→ **TASK**: Filter the data below, keeping every line that contains the string "toiletry" and copying each one unchanged. Matches are case-sensitive.

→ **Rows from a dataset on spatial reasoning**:

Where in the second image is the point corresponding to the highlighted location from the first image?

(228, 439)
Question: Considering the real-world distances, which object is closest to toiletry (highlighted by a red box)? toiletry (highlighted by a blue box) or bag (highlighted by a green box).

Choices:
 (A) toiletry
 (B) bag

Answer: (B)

→ **RESPONSE TO THIS EXERCISE**:
Question: Considering the real-world distances, which object is closest to toiletry (highlighted by a red box)? toiletry (highlighted by a blue box) or bag (highlighted by a green box).
 (A) toiletry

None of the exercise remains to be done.